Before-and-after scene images

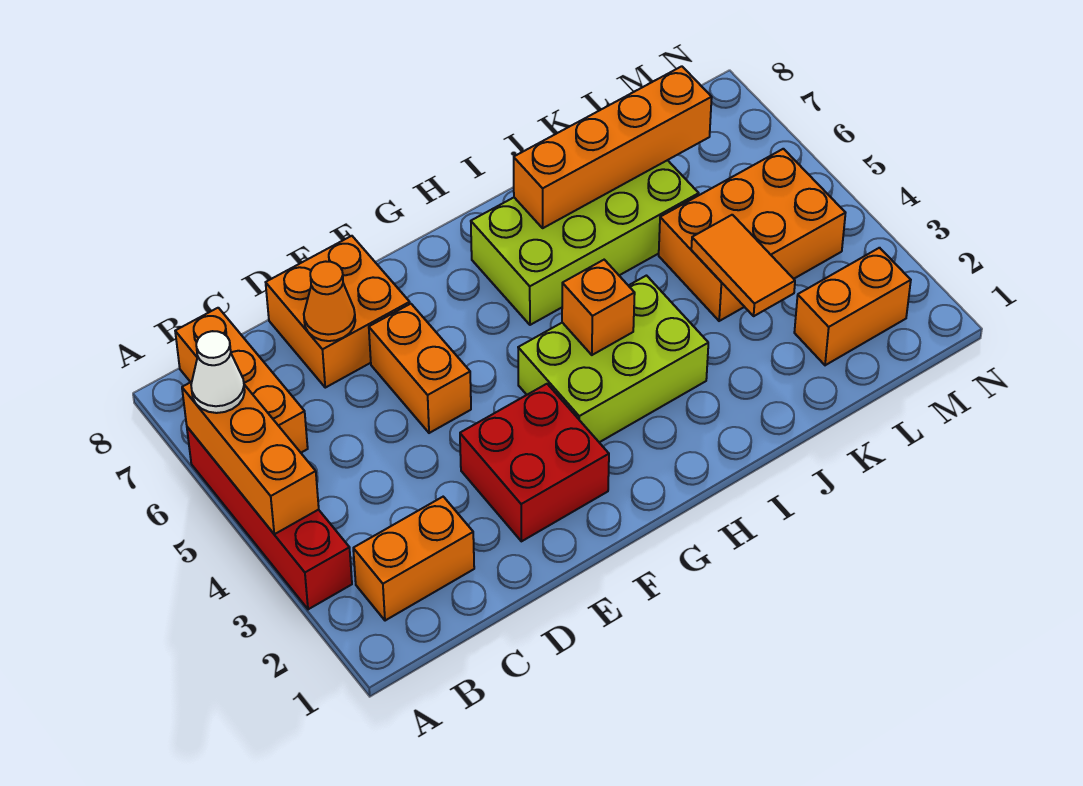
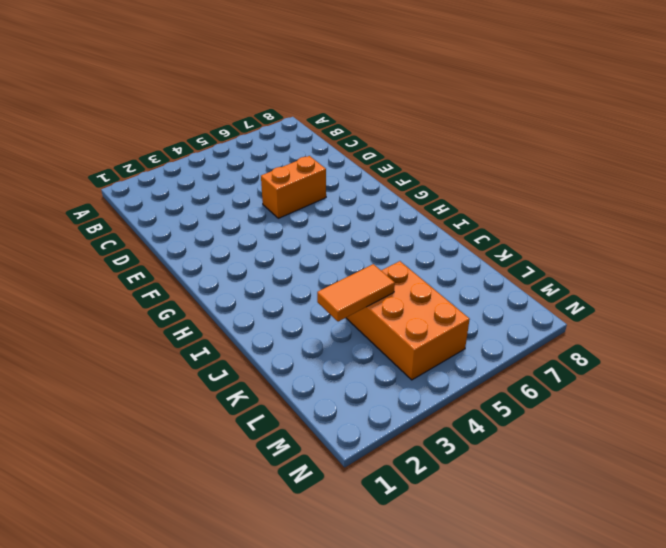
none -> red brick A3:A6 level 1
none -> orange brick B2:C2 level 1
none -> orange brick B6:B8 level 1

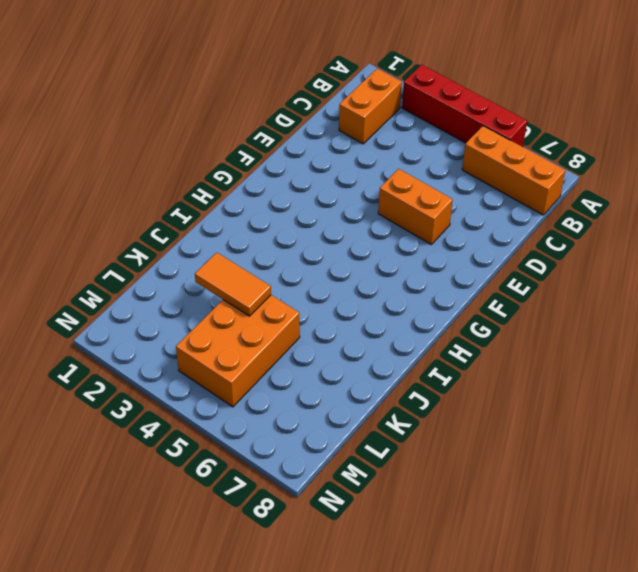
none -> orange brick D7:E8 level 1
none -> red brick E2:F3 level 1
none -> lime brick G3:I4 level 1

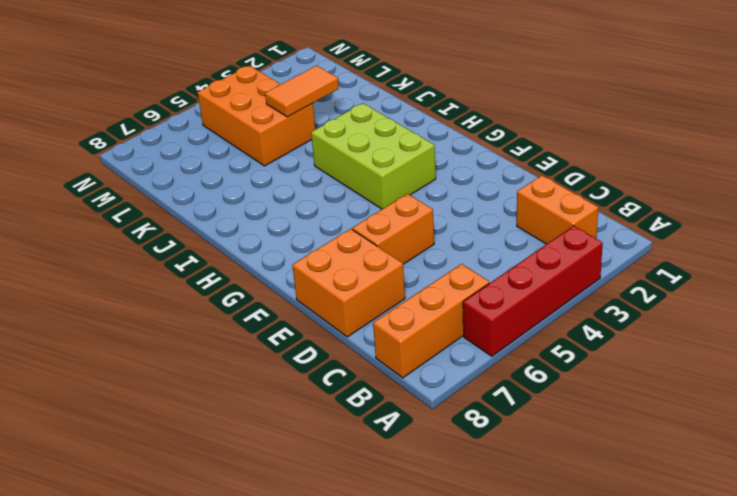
none -> red brick E2:F3 level 1
none -> lime brick H6:K7 level 1
none -> orange brick L2:M2 level 1

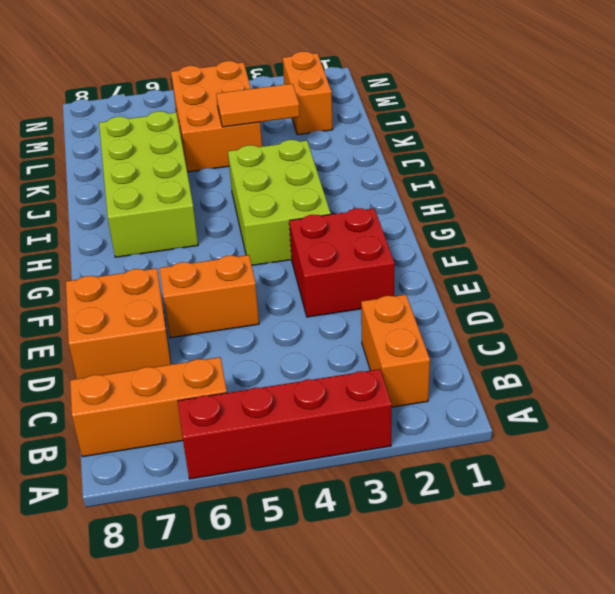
none -> orange brick A4:A6 level 2
none -> orange cone D7 level 2
none -> orange brick H4 level 2

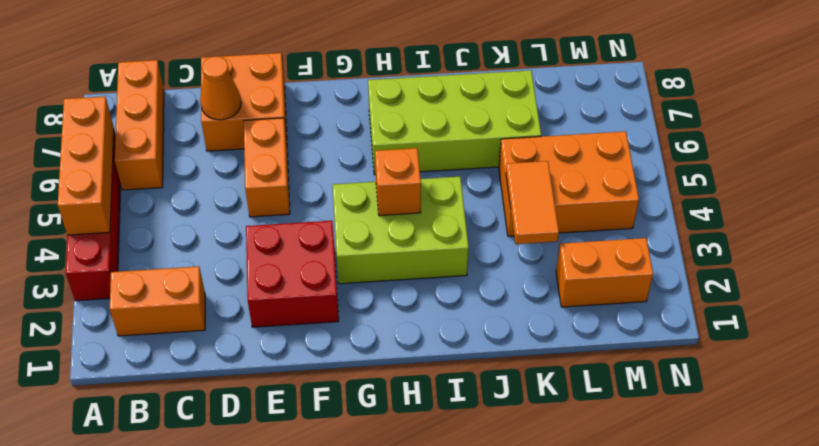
none -> orange brick I7:L7 level 2
none -> white cone A6 level 3

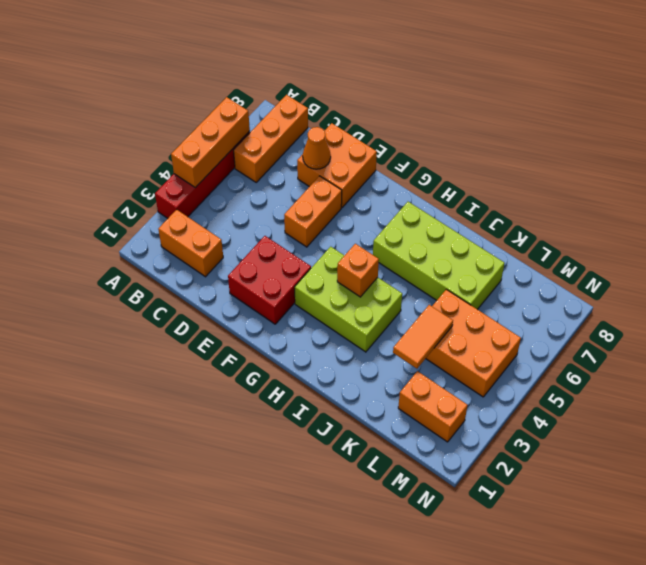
none -> orange brick I7:L7 level 2
none -> white cone A6 level 3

--- Exercise requirements ---
Write the data out again word for word; leave the pictures behind.

--- Answer to the problem ---
none -> red brick A3:A6 level 1
none -> orange brick B2:C2 level 1
none -> orange brick B6:B8 level 1

none -> orange brick D7:E8 level 1
none -> red brick E2:F3 level 1
none -> lime brick G3:I4 level 1

none -> red brick E2:F3 level 1
none -> lime brick H6:K7 level 1
none -> orange brick L2:M2 level 1

none -> orange brick A4:A6 level 2
none -> orange cone D7 level 2
none -> orange brick H4 level 2

none -> orange brick I7:L7 level 2
none -> white cone A6 level 3

none -> orange brick I7:L7 level 2
none -> white cone A6 level 3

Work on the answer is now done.